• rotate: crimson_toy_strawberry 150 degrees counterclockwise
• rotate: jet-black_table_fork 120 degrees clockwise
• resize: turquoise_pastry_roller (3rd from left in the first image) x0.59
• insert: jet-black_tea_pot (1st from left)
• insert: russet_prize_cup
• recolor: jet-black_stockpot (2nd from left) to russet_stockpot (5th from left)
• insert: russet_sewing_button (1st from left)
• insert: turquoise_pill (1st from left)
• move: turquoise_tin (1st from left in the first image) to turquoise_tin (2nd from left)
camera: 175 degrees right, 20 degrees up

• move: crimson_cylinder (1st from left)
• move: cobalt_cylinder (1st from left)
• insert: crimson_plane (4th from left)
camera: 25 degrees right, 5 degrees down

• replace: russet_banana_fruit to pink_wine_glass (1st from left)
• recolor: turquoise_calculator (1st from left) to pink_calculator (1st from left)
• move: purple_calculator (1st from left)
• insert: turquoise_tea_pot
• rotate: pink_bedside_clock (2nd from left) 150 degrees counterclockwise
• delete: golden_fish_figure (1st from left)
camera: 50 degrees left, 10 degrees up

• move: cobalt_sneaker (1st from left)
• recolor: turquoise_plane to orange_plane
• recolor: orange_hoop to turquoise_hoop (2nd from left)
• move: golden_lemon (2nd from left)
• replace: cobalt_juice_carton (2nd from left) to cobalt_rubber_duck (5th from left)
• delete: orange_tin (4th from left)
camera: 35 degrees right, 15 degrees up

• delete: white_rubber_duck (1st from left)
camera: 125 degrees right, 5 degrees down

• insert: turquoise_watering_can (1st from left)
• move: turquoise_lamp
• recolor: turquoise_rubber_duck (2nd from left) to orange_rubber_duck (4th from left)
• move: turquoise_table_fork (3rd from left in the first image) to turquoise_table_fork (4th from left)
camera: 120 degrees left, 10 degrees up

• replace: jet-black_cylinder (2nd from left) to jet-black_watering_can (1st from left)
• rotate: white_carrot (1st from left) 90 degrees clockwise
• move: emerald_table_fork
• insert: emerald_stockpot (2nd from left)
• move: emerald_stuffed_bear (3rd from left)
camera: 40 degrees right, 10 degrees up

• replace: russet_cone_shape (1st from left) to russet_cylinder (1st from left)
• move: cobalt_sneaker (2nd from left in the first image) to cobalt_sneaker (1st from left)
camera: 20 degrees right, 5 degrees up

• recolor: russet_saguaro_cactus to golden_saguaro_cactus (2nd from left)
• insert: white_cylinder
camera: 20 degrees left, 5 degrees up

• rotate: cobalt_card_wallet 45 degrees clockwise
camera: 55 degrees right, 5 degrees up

# Exercise objective:
Once the records end, copy them all again exactly.

# Your solution:
• rotate: crimson_toy_strawberry 150 degrees counterclockwise
• rotate: jet-black_table_fork 120 degrees clockwise
• resize: turquoise_pastry_roller (3rd from left in the first image) x0.59
• insert: jet-black_tea_pot (1st from left)
• insert: russet_prize_cup
• recolor: jet-black_stockpot (2nd from left) to russet_stockpot (5th from left)
• insert: russet_sewing_button (1st from left)
• insert: turquoise_pill (1st from left)
• move: turquoise_tin (1st from left in the first image) to turquoise_tin (2nd from left)
camera: 175 degrees right, 20 degrees up

• move: crimson_cylinder (1st from left)
• move: cobalt_cylinder (1st from left)
• insert: crimson_plane (4th from left)
camera: 25 degrees right, 5 degrees down

• replace: russet_banana_fruit to pink_wine_glass (1st from left)
• recolor: turquoise_calculator (1st from left) to pink_calculator (1st from left)
• move: purple_calculator (1st from left)
• insert: turquoise_tea_pot
• rotate: pink_bedside_clock (2nd from left) 150 degrees counterclockwise
• delete: golden_fish_figure (1st from left)
camera: 50 degrees left, 10 degrees up

• move: cobalt_sneaker (1st from left)
• recolor: turquoise_plane to orange_plane
• recolor: orange_hoop to turquoise_hoop (2nd from left)
• move: golden_lemon (2nd from left)
• replace: cobalt_juice_carton (2nd from left) to cobalt_rubber_duck (5th from left)
• delete: orange_tin (4th from left)
camera: 35 degrees right, 15 degrees up

• delete: white_rubber_duck (1st from left)
camera: 125 degrees right, 5 degrees down

• insert: turquoise_watering_can (1st from left)
• move: turquoise_lamp
• recolor: turquoise_rubber_duck (2nd from left) to orange_rubber_duck (4th from left)
• move: turquoise_table_fork (3rd from left in the first image) to turquoise_table_fork (4th from left)
camera: 120 degrees left, 10 degrees up

• replace: jet-black_cylinder (2nd from left) to jet-black_watering_can (1st from left)
• rotate: white_carrot (1st from left) 90 degrees clockwise
• move: emerald_table_fork
• insert: emerald_stockpot (2nd from left)
• move: emerald_stuffed_bear (3rd from left)
camera: 40 degrees right, 10 degrees up

• replace: russet_cone_shape (1st from left) to russet_cylinder (1st from left)
• move: cobalt_sneaker (2nd from left in the first image) to cobalt_sneaker (1st from left)
camera: 20 degrees right, 5 degrees up

• recolor: russet_saguaro_cactus to golden_saguaro_cactus (2nd from left)
• insert: white_cylinder
camera: 20 degrees left, 5 degrees up

• rotate: cobalt_card_wallet 45 degrees clockwise
camera: 55 degrees right, 5 degrees up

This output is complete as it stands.